*** Block opens ***

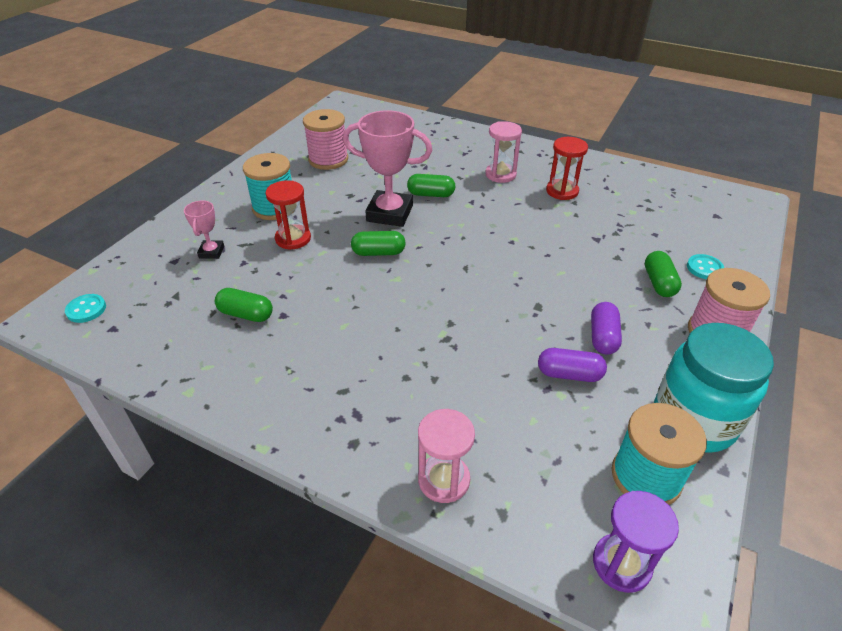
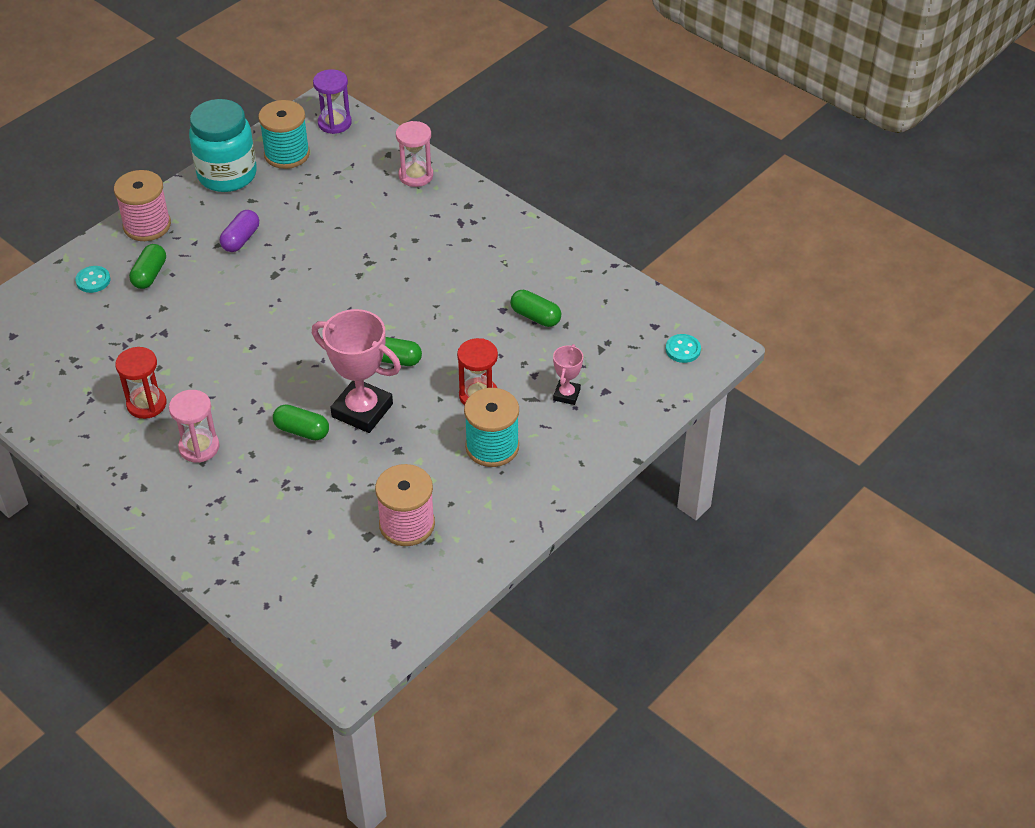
camera: 165 degrees left, 5 degrees up
purple capsule [538,348,607,382] -> none

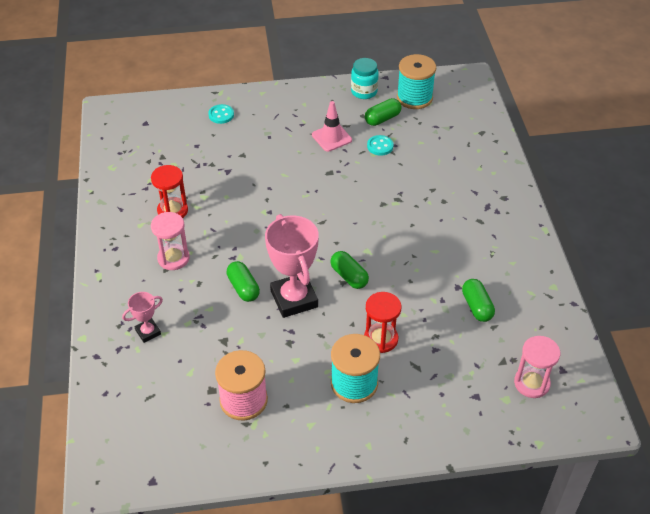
camera: 40 degrees right, 0 degrees up
pink spool [114,170,171,241] -> none
green capsule [129,244,166,289] -> green capsule moved to [365,98,401,126]
turquoise jar [189,99,257,192] -> turquoise jar [351,58,379,99], size x0.57
purple capsule [220,210,259,252] -> pink traffic cone [312,101,352,152]
purple hourglass [313,69,352,134] -> none
pink hourglass [396,121,433,187] -> pink hourglass moved to [514,336,560,398]
pink trophy [553,344,583,405] -> pink trophy moved to [122,292,163,343]
turquoise button [666,334,701,363] -> turquoise button moved to [367,135,393,156]

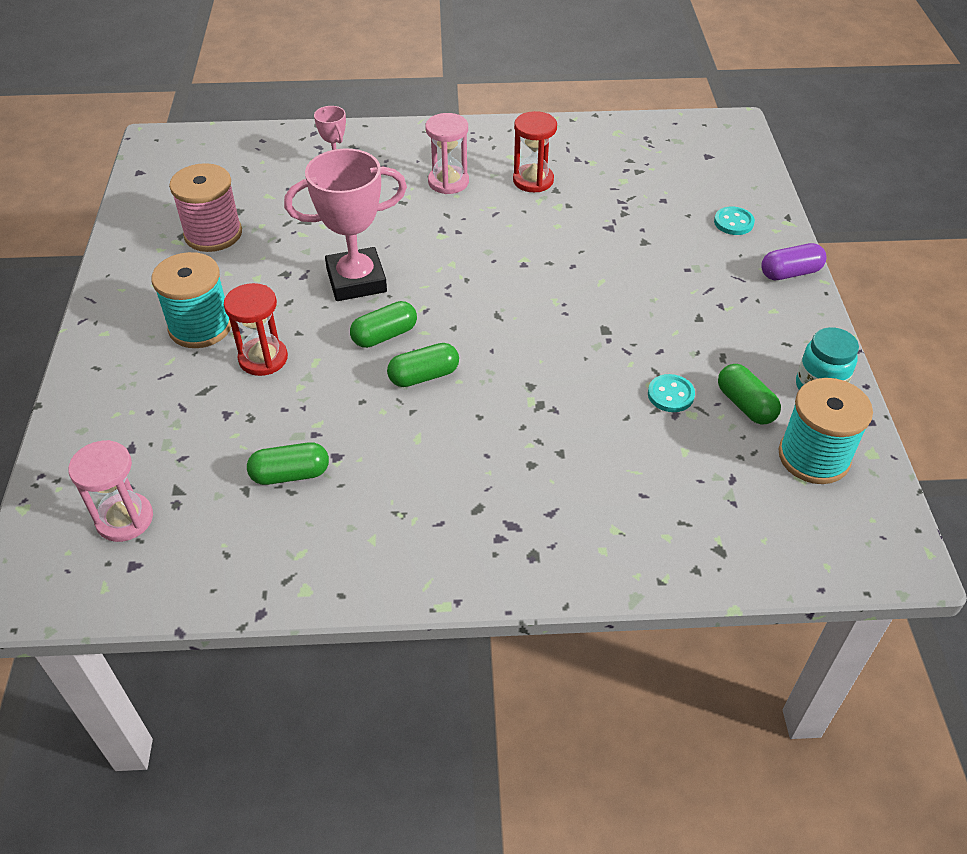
camera: 95 degrees right, 0 degrees up
green capsule [226,261,260,302] -> green capsule moved to [387,343,459,387]
pink traffic cone [312,101,352,152] -> none
none -> purple capsule [761,243,826,280]

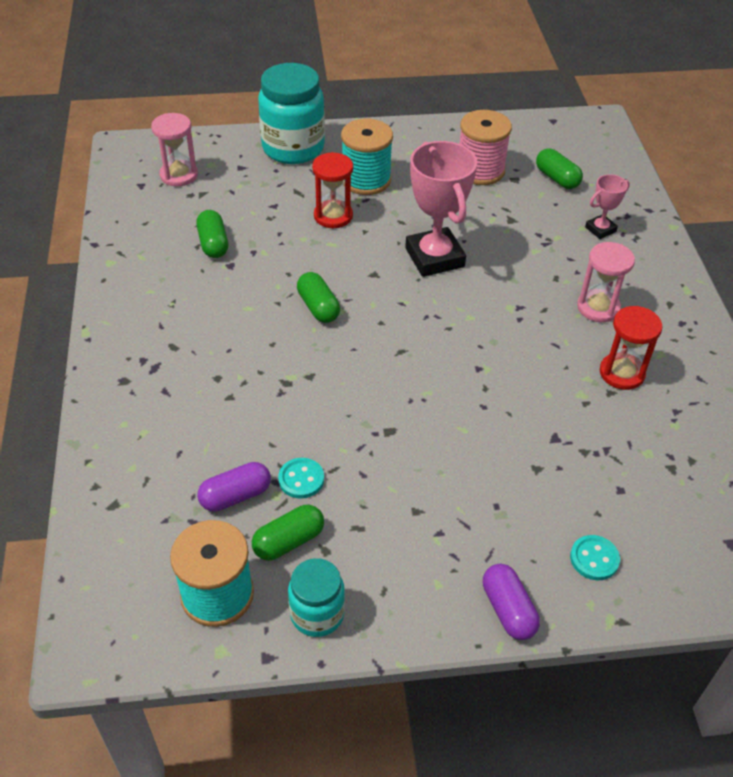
camera: 85 degrees right, 0 degrees up
green capsule [350,301,417,348] -> green capsule moved to [536,148,583,189]
none -> purple capsule [197,462,271,512]
none -> turquoise jar [258,63,325,164]

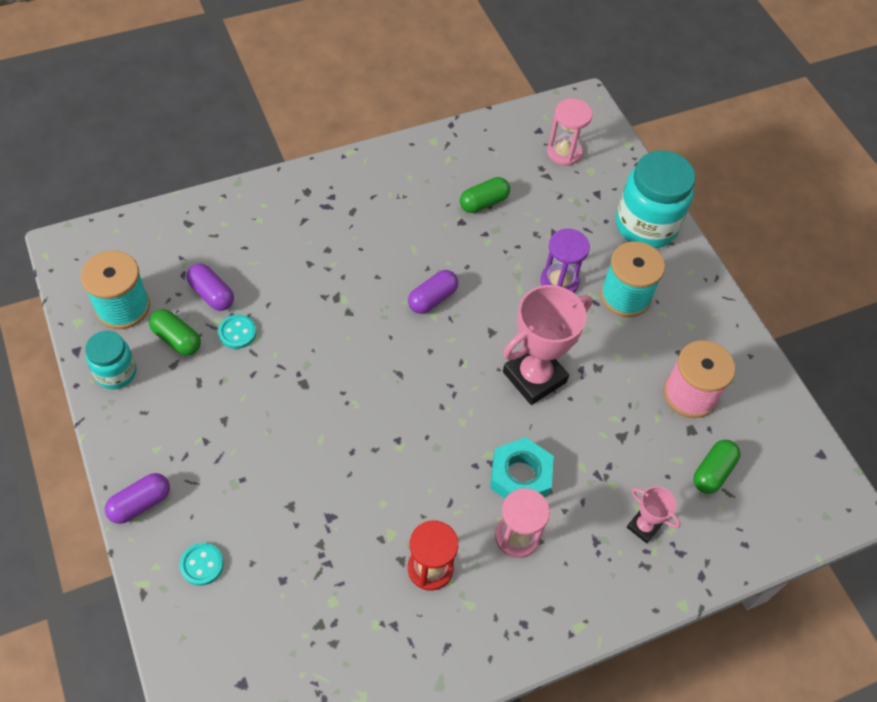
camera: 70 degrees right, 10 degrees up
green capsule [297,272,340,323] -> purple capsule [408,270,458,314]
red hourglass [312,152,353,228] -> purple hourglass [541,229,590,293]
none -> turquoise nut [490,437,554,499]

*** Block closes ***

Required work.
Copy exactly. The range runs from the line containing "camera: 70 degrees right, 10 degrees up" through the last line of the data.

Task output.
camera: 70 degrees right, 10 degrees up
green capsule [297,272,340,323] -> purple capsule [408,270,458,314]
red hourglass [312,152,353,228] -> purple hourglass [541,229,590,293]
none -> turquoise nut [490,437,554,499]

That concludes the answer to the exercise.